▶ _Activity_
All the data below goes into the copy word for word, but the pictures don't.

▶ _Exercise data_
((

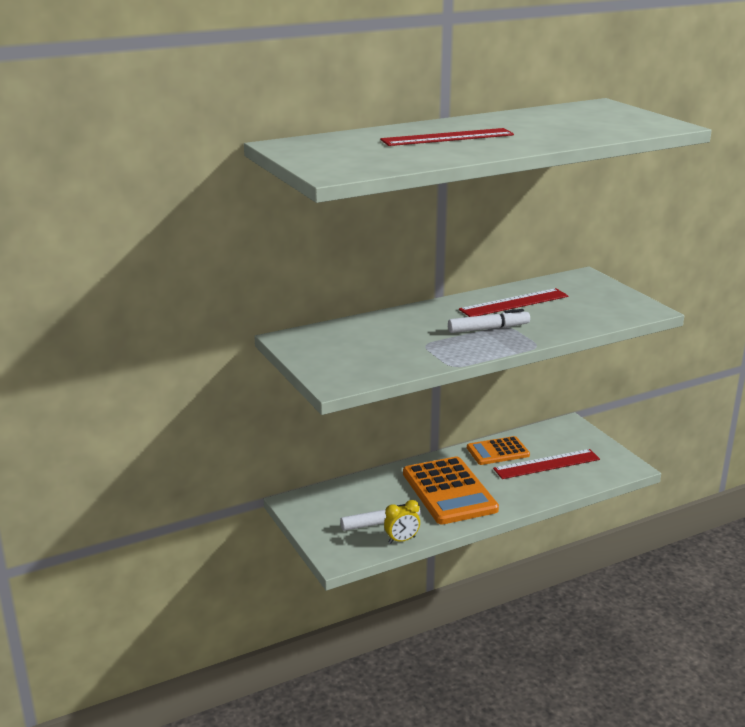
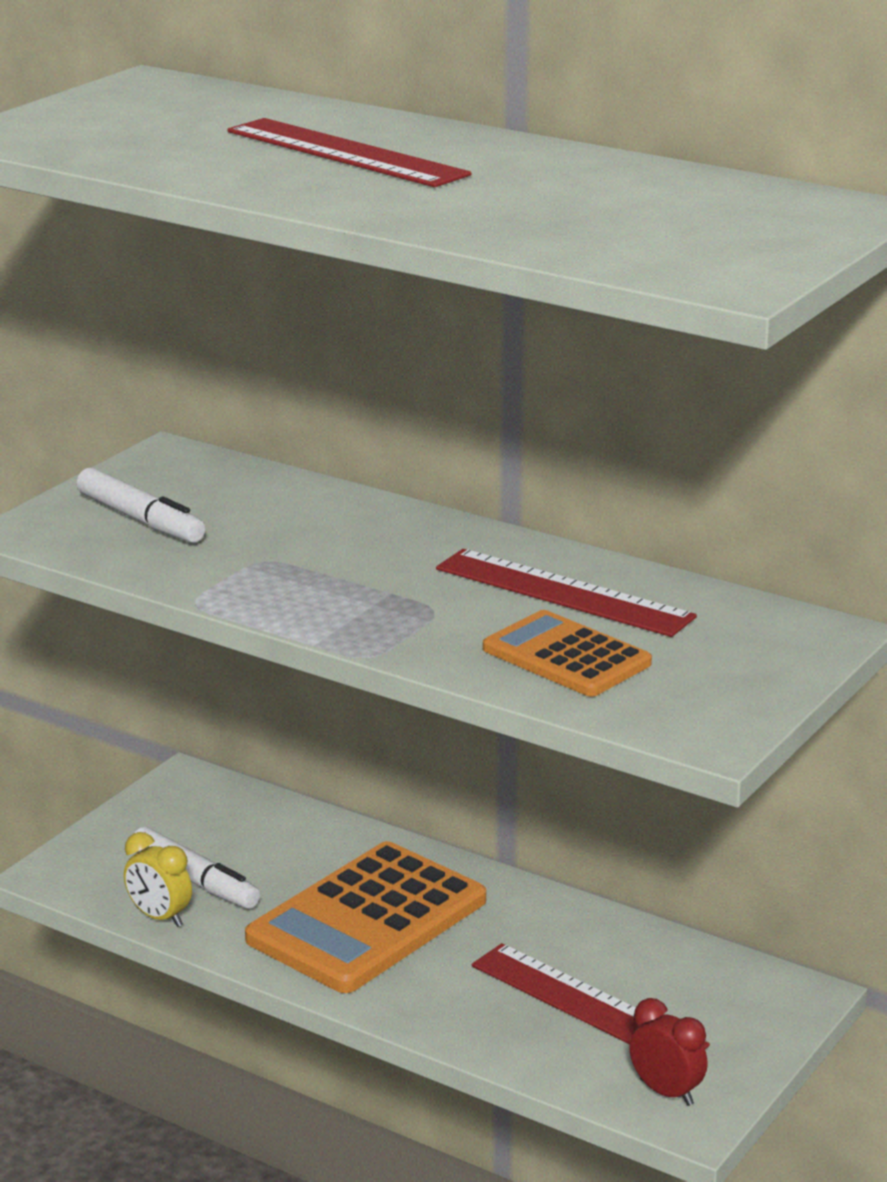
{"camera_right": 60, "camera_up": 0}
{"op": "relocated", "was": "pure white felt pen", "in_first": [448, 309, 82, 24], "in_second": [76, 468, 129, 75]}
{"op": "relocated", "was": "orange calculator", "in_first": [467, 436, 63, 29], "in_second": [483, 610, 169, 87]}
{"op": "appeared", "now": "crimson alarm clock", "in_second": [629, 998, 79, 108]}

))

▶ _Solution_
{"camera_right": 60, "camera_up": 0}
{"op": "relocated", "was": "pure white felt pen", "in_first": [448, 309, 82, 24], "in_second": [76, 468, 129, 75]}
{"op": "relocated", "was": "orange calculator", "in_first": [467, 436, 63, 29], "in_second": [483, 610, 169, 87]}
{"op": "appeared", "now": "crimson alarm clock", "in_second": [629, 998, 79, 108]}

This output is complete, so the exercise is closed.